PROBLEM DETAILS
What lines in the listing include "ROCKET"? Return a copy of each.

*** RECORD SET Section Begins ***

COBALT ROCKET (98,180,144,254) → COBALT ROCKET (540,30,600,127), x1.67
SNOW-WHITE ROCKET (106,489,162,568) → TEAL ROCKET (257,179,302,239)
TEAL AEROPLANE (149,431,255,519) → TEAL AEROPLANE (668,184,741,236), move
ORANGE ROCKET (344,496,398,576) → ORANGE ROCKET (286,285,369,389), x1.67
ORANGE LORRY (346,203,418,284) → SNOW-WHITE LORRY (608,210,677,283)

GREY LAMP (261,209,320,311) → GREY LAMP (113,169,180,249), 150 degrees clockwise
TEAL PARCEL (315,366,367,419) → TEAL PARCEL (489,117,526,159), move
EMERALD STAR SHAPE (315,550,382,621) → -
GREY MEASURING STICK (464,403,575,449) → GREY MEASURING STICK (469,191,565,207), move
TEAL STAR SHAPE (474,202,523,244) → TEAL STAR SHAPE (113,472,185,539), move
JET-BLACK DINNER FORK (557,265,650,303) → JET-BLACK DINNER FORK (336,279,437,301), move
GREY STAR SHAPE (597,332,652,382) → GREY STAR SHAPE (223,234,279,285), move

*** RECORD SET Section Ends ***
*** RECORD SET Section Begins ***

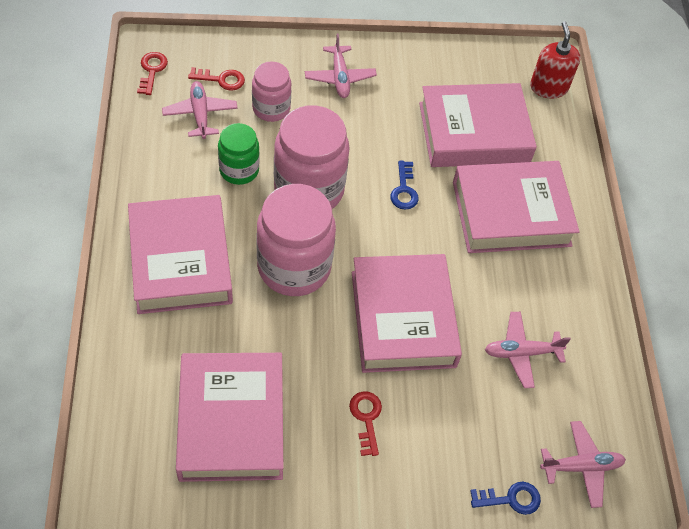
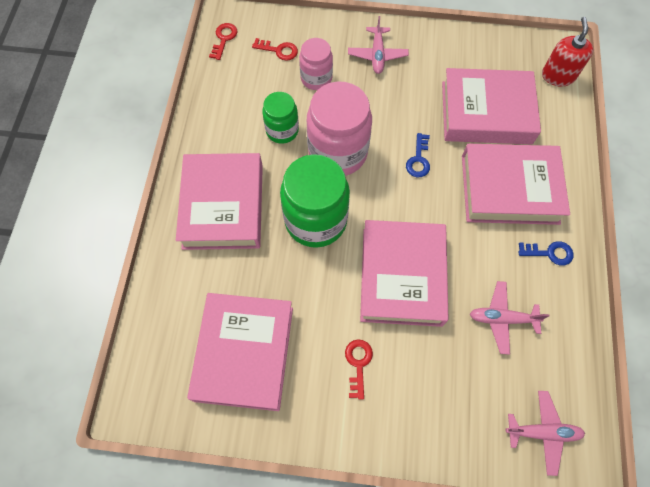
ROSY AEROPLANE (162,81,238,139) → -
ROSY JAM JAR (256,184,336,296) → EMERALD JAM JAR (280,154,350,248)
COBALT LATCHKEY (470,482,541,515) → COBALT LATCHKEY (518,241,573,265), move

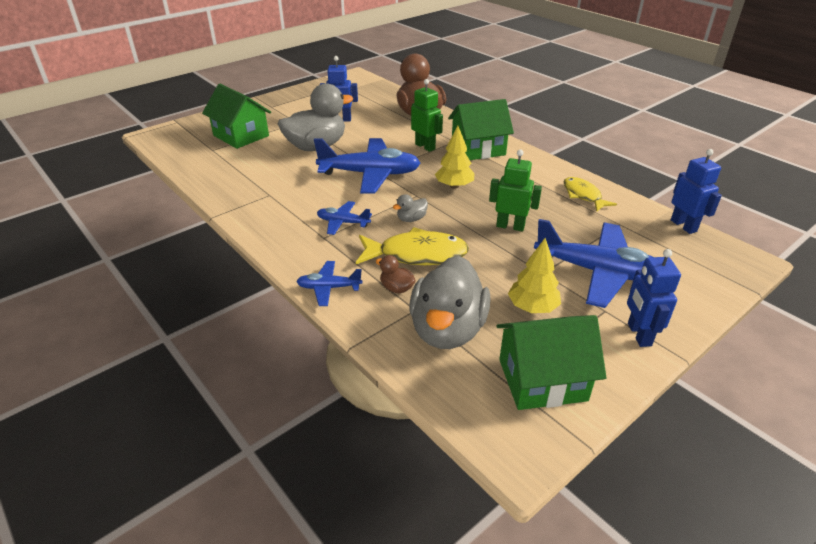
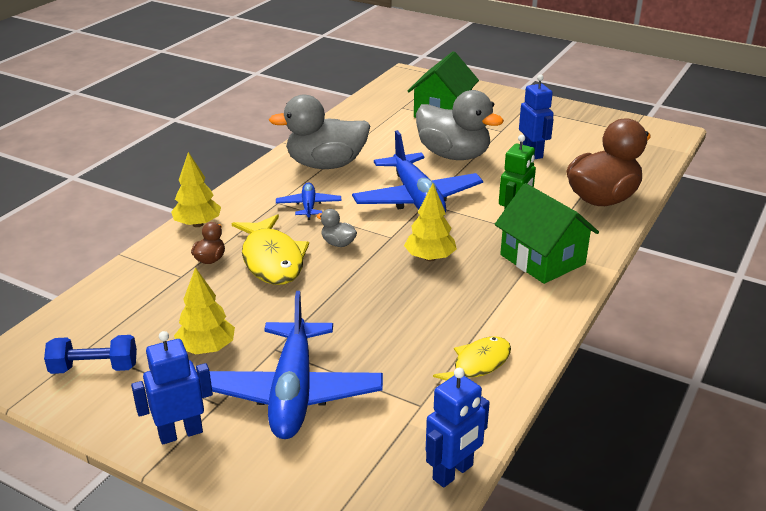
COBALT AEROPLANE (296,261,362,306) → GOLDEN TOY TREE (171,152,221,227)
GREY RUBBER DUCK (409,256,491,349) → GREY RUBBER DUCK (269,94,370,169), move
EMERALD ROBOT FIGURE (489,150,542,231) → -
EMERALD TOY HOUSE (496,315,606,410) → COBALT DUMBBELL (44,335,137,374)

*** RECORD SET Section Ends ***

SOLVED EXERCISE
COBALT ROCKET (98,180,144,254) → COBALT ROCKET (540,30,600,127), x1.67
SNOW-WHITE ROCKET (106,489,162,568) → TEAL ROCKET (257,179,302,239)
ORANGE ROCKET (344,496,398,576) → ORANGE ROCKET (286,285,369,389), x1.67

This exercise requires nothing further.